• **What is needed**: The records below hold a stretch from the line with "camera: 25 degrees right, 20 degrees down" through the line with "(271, 214) = (172, 227): green car -> none"; return exactly those lines, ends included, and nothing more.

• **Object change descriptions**:
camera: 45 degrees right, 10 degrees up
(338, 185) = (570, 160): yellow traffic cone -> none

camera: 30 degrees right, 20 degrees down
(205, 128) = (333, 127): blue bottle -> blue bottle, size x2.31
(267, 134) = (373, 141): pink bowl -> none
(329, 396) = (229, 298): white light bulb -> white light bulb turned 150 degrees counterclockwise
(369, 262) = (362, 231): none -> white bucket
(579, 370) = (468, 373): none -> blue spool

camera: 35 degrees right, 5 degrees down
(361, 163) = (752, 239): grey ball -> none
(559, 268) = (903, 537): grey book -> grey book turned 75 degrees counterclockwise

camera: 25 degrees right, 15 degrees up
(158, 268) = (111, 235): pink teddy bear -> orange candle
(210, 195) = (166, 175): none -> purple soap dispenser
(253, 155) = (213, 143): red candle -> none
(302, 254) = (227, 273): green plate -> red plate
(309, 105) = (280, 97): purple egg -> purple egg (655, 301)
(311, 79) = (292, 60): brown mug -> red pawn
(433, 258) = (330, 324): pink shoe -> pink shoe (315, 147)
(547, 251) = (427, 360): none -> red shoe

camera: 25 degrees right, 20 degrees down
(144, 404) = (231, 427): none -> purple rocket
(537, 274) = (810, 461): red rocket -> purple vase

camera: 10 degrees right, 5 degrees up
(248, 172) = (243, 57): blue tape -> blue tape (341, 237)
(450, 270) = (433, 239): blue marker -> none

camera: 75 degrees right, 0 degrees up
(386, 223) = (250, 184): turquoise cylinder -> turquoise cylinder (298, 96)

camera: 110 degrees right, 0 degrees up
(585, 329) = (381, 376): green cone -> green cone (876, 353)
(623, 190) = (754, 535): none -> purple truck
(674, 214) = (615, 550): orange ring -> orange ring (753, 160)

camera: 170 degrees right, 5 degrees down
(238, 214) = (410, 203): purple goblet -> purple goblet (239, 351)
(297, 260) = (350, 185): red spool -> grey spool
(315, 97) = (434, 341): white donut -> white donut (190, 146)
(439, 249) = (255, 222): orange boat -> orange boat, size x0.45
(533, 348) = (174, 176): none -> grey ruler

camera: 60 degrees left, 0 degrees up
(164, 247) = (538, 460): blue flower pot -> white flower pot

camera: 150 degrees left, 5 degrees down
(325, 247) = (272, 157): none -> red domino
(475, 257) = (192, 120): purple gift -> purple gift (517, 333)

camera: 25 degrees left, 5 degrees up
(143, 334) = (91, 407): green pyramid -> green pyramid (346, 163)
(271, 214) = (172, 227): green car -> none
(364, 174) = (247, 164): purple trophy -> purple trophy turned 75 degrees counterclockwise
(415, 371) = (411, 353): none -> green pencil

• **Answer below**:
camera: 25 degrees right, 20 degrees down
(144, 404) = (231, 427): none -> purple rocket
(537, 274) = (810, 461): red rocket -> purple vase

camera: 10 degrees right, 5 degrees up
(248, 172) = (243, 57): blue tape -> blue tape (341, 237)
(450, 270) = (433, 239): blue marker -> none

camera: 75 degrees right, 0 degrees up
(386, 223) = (250, 184): turquoise cylinder -> turquoise cylinder (298, 96)

camera: 110 degrees right, 0 degrees up
(585, 329) = (381, 376): green cone -> green cone (876, 353)
(623, 190) = (754, 535): none -> purple truck
(674, 214) = (615, 550): orange ring -> orange ring (753, 160)

camera: 170 degrees right, 5 degrees down
(238, 214) = (410, 203): purple goblet -> purple goblet (239, 351)
(297, 260) = (350, 185): red spool -> grey spool
(315, 97) = (434, 341): white donut -> white donut (190, 146)
(439, 249) = (255, 222): orange boat -> orange boat, size x0.45
(533, 348) = (174, 176): none -> grey ruler

camera: 60 degrees left, 0 degrees up
(164, 247) = (538, 460): blue flower pot -> white flower pot

camera: 150 degrees left, 5 degrees down
(325, 247) = (272, 157): none -> red domino
(475, 257) = (192, 120): purple gift -> purple gift (517, 333)

camera: 25 degrees left, 5 degrees up
(143, 334) = (91, 407): green pyramid -> green pyramid (346, 163)
(271, 214) = (172, 227): green car -> none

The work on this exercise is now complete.